In the listing below, find the line with "- red dumbbell (550,183)" and the line with "(767,529) to (341,228)". Repeat those two lines and all lines between them exactly.
--- Source data Enclosed Below ---
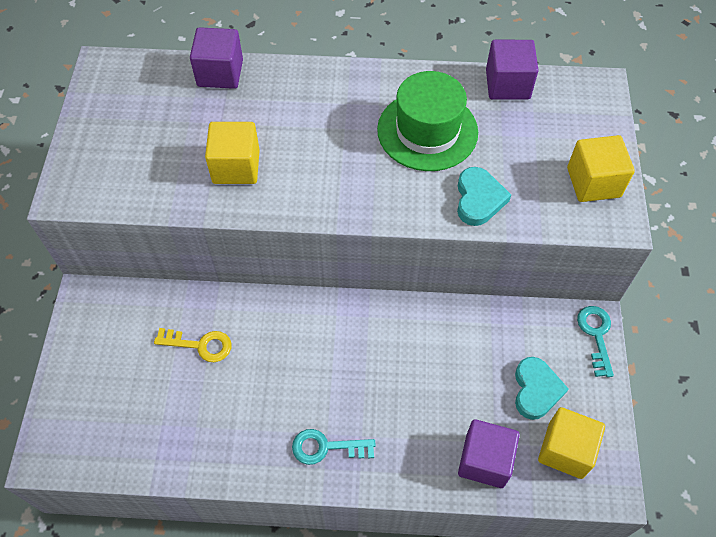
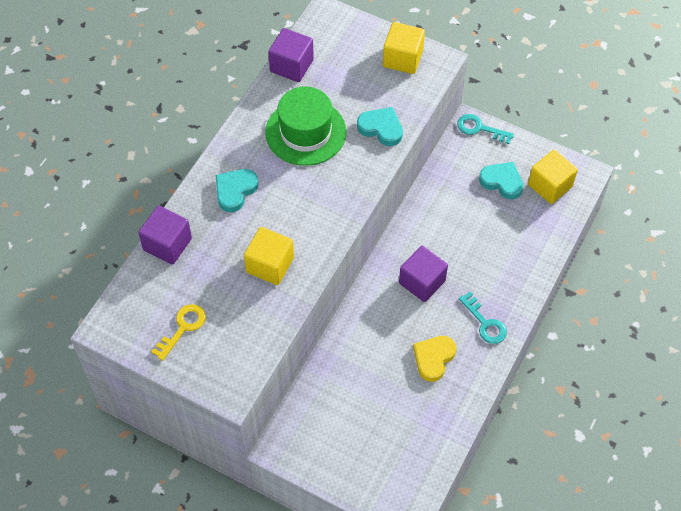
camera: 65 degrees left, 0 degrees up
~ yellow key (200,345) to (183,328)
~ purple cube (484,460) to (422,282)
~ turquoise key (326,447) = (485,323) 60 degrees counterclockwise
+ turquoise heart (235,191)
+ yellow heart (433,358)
--- End of Enclosed Source data ---
--- Source data Enclosed Below ---
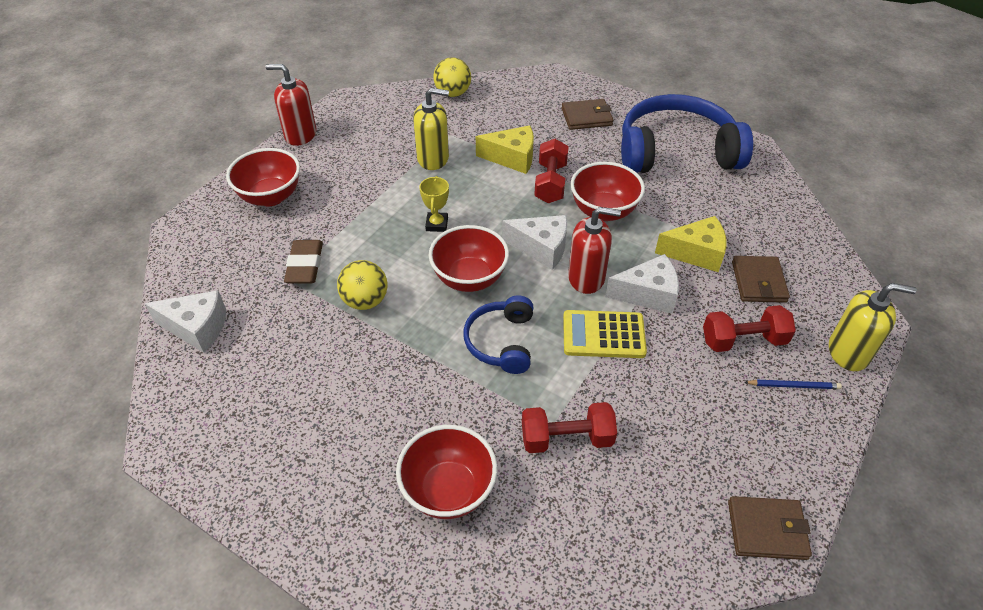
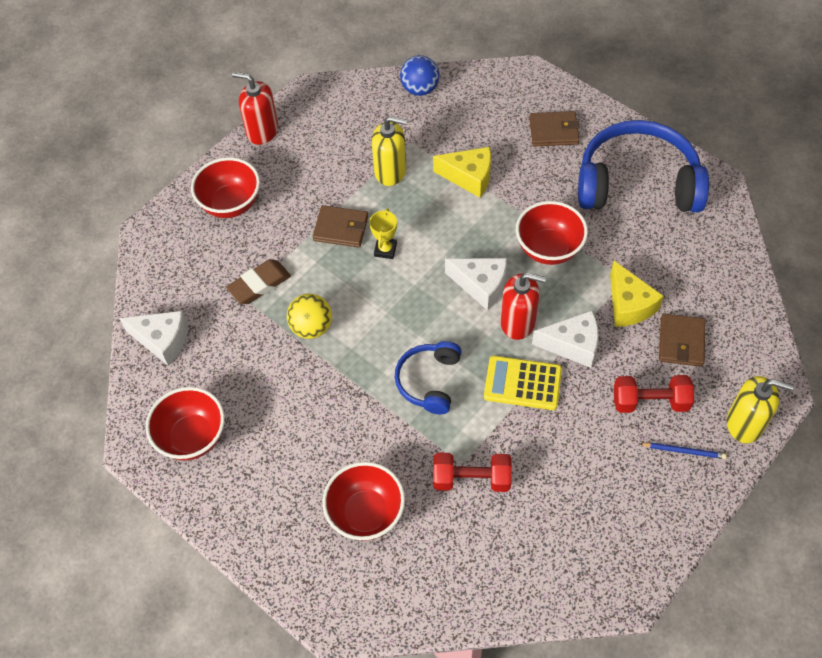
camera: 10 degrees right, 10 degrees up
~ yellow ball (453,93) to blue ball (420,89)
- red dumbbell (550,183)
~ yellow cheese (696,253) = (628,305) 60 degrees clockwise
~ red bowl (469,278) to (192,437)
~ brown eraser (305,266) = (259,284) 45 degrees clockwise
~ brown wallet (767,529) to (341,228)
--- End of Enclosed Source data ---
--- Source data Enclosed Below ---
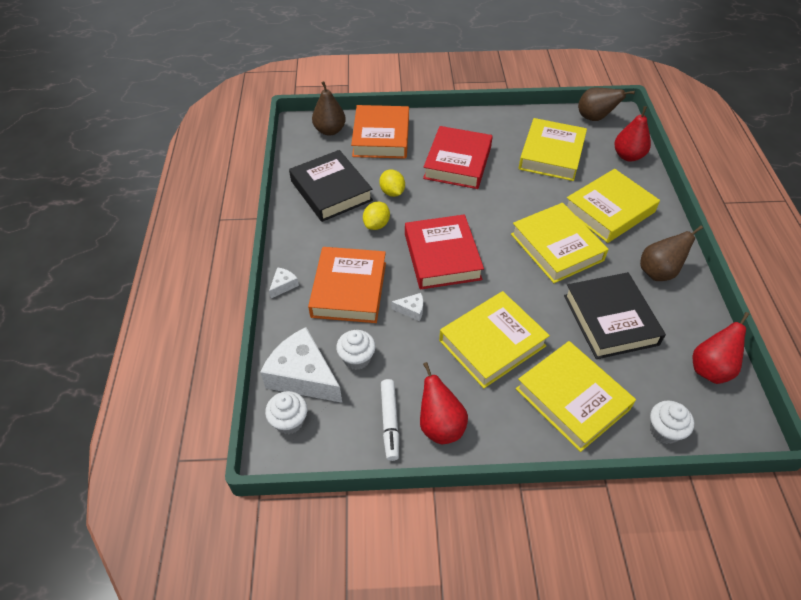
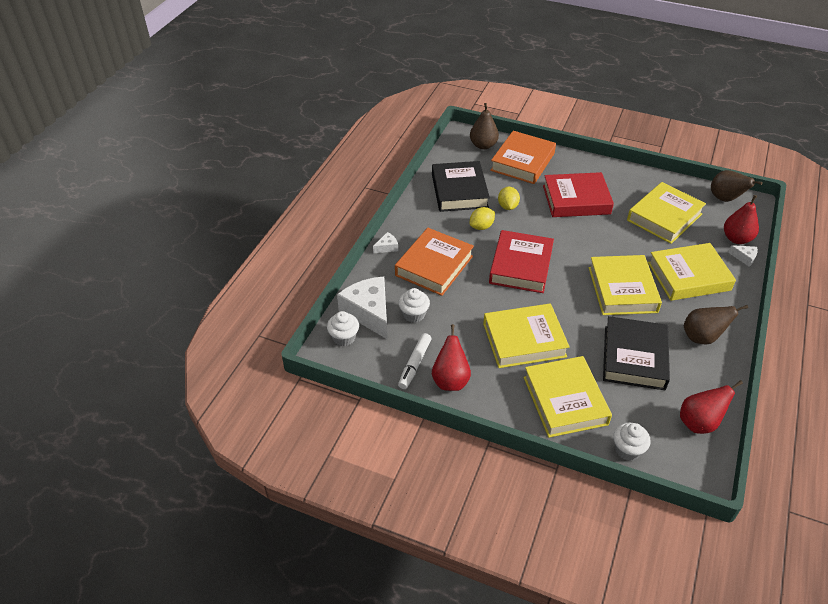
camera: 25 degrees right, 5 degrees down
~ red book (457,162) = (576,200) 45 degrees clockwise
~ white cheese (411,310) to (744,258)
--- End of Enclosed Source data ---
=== Exercise solution ===
- red dumbbell (550,183)
~ yellow cheese (696,253) = (628,305) 60 degrees clockwise
~ red bowl (469,278) to (192,437)
~ brown eraser (305,266) = (259,284) 45 degrees clockwise
~ brown wallet (767,529) to (341,228)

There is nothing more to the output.